Try it - When you reach the records below, output every one exactly as written but leave out any pictures.

**** Data listing

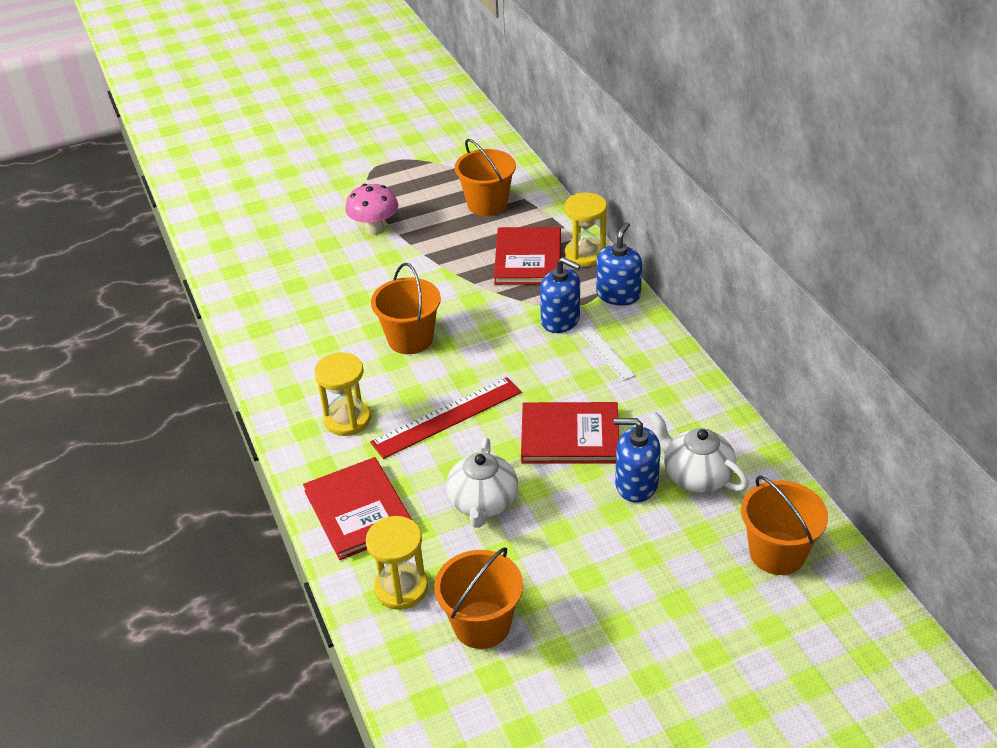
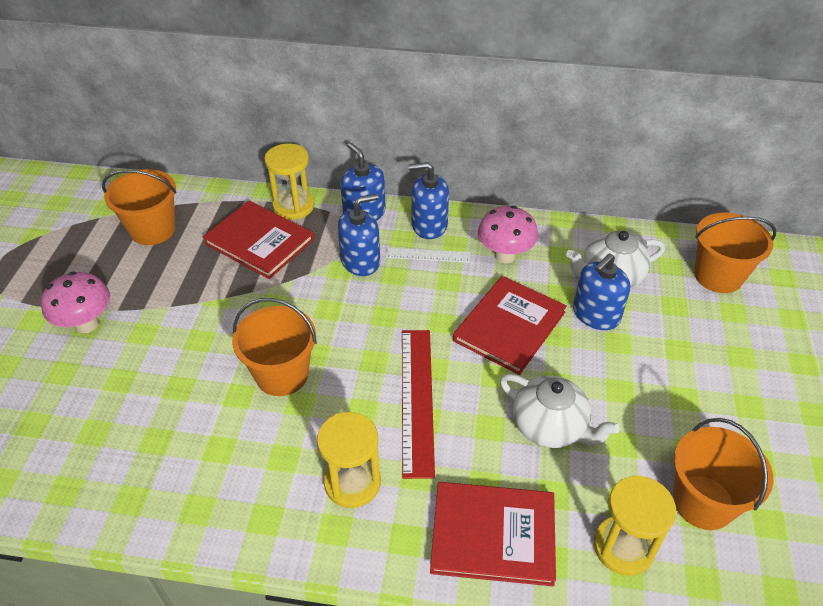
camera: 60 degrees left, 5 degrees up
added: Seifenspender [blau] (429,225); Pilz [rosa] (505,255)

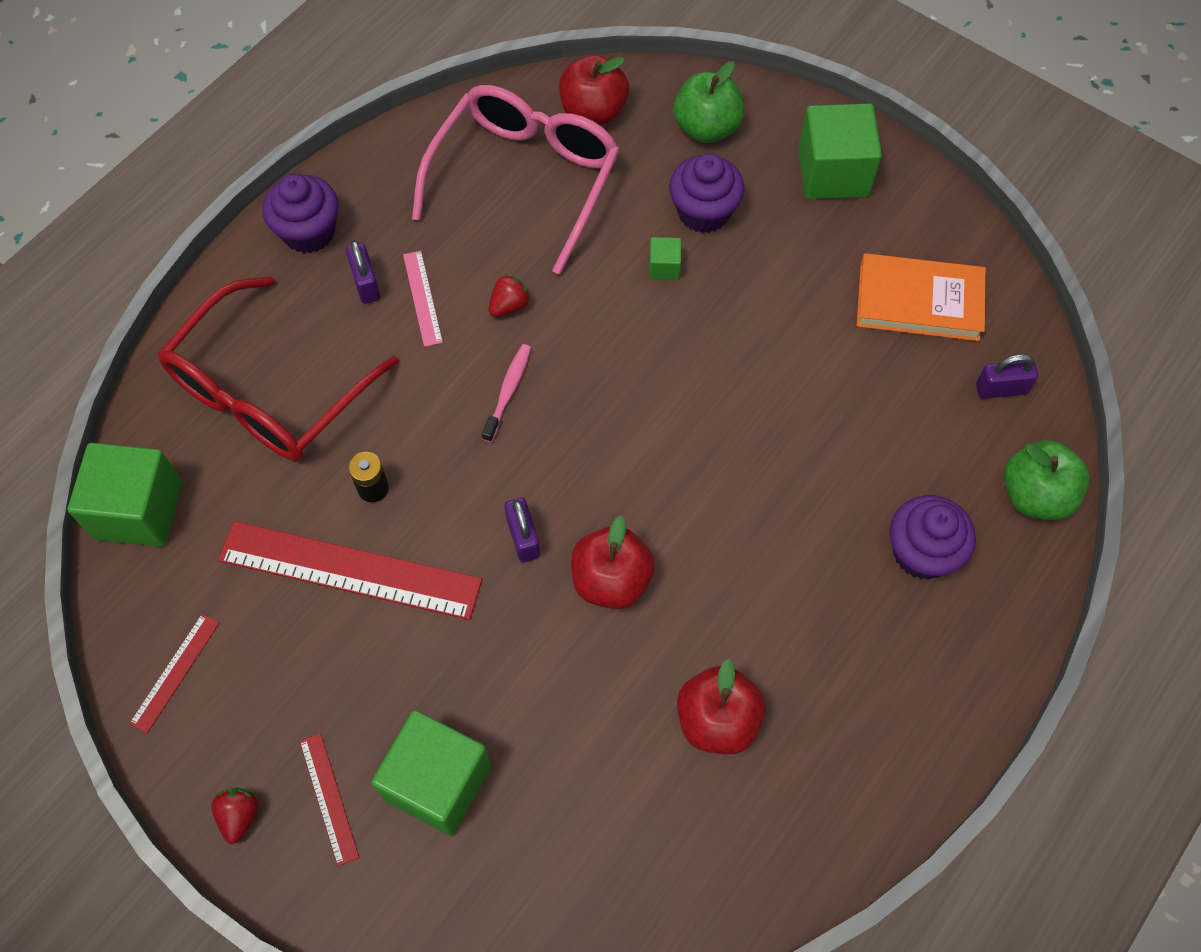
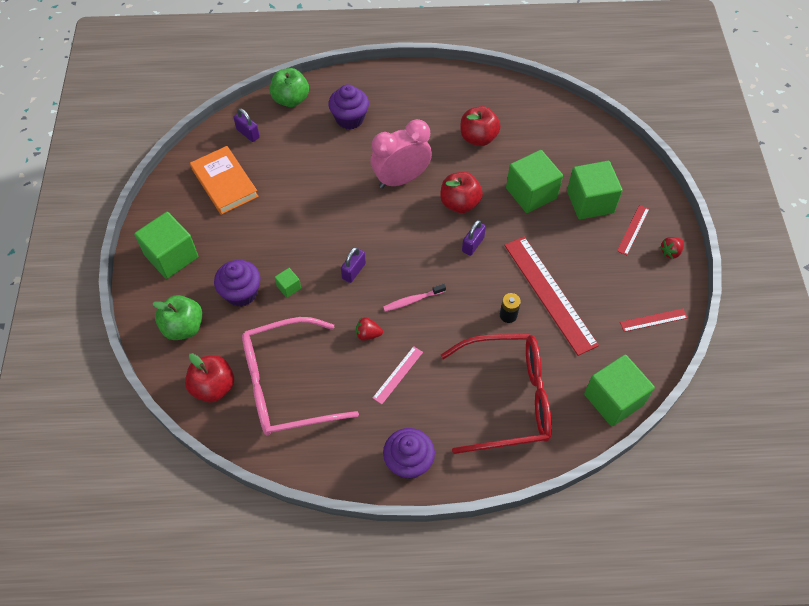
camera: 130 degrees left, 5 degrees down
added: Wecker [rosa] (401,179); Kubus [grün] (531,193)
moved: Vorhängeschloss [lila] (366,284) to (353,271)

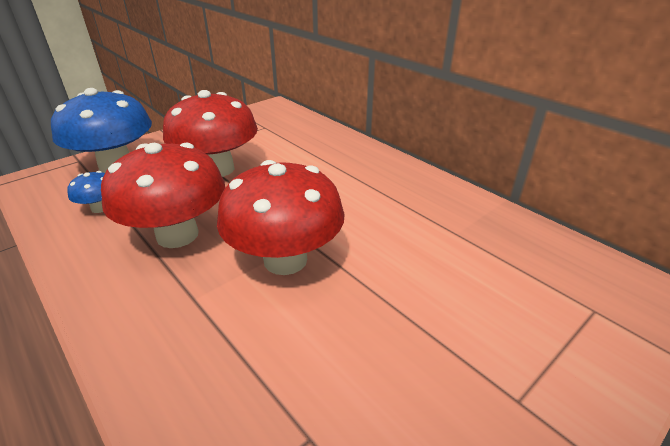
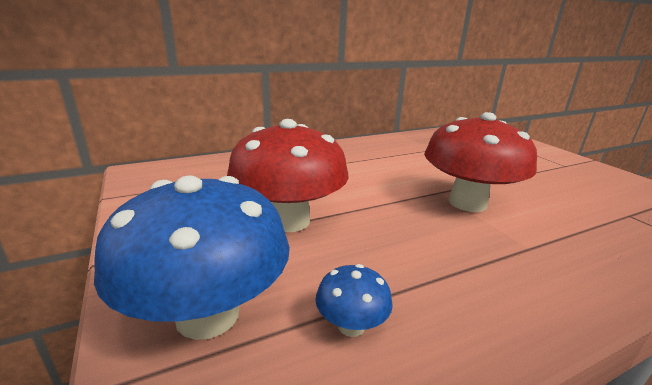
camera: 75 degrees left, 10 degrees down
removed: Pilz [rot] (177,235)

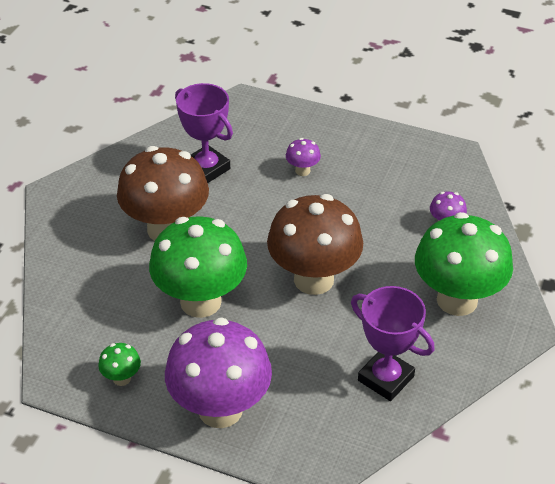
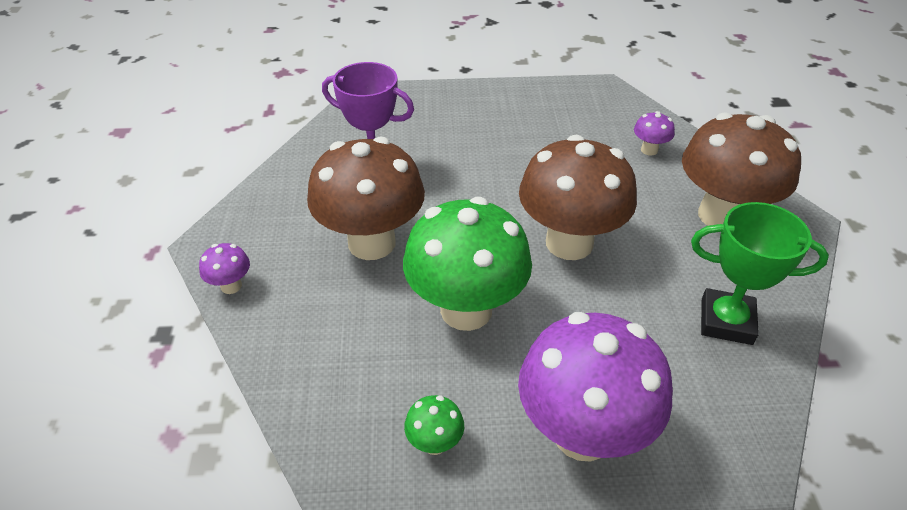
camera: 25 degrees left, 0 degrees up
moved: Pilz [lila] (302,171) to (231,286)
recoloured: Pilz [grün] (457,300) to Pilz [braun] (721,216); Pokal [lila] (385,378) to Pokal [grün] (726,321)

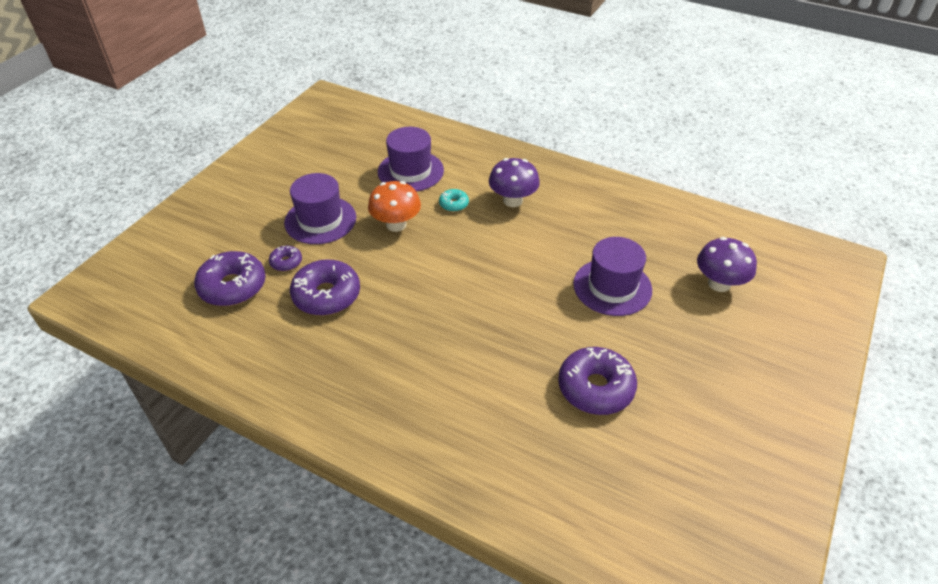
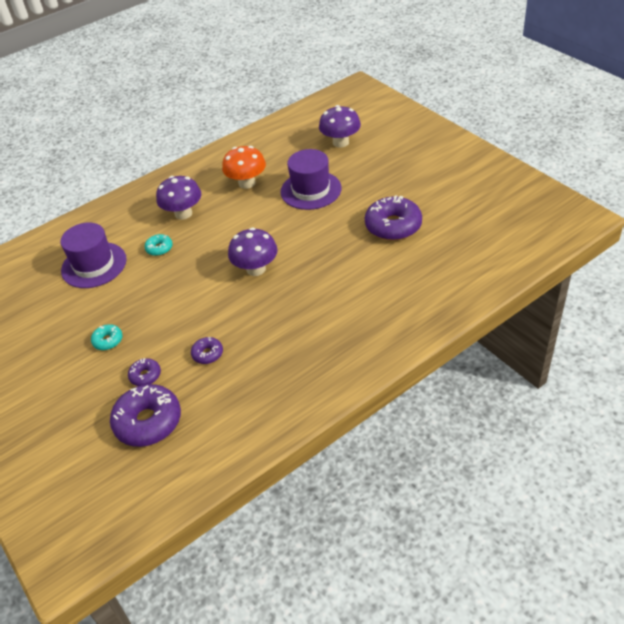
camera: 60 degrees left, 0 degrees up
added: Pilz [lila] (256,269)
moved: Pilz [orange] (396,224) to (247,183)
replaced: Hut [lila] (320,220) to Donut [türkis] (108,341)
resized: Donut [lila] (326,295) = (207,354) x0.49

********

Your response -
camera: 60 degrees left, 5 degrees up
added: Seifenspender [blau] (429,225); Pilz [rosa] (505,255)

camera: 130 degrees left, 5 degrees down
added: Wecker [rosa] (401,179); Kubus [grün] (531,193)
moved: Vorhängeschloss [lila] (366,284) to (353,271)

camera: 75 degrees left, 10 degrees down
removed: Pilz [rot] (177,235)

camera: 25 degrees left, 0 degrees up
moved: Pilz [lila] (302,171) to (231,286)
recoloured: Pilz [grün] (457,300) to Pilz [braun] (721,216); Pokal [lila] (385,378) to Pokal [grün] (726,321)

camera: 60 degrees left, 0 degrees up
added: Pilz [lila] (256,269)
moved: Pilz [orange] (396,224) to (247,183)
replaced: Hut [lila] (320,220) to Donut [türkis] (108,341)
resized: Donut [lila] (326,295) = (207,354) x0.49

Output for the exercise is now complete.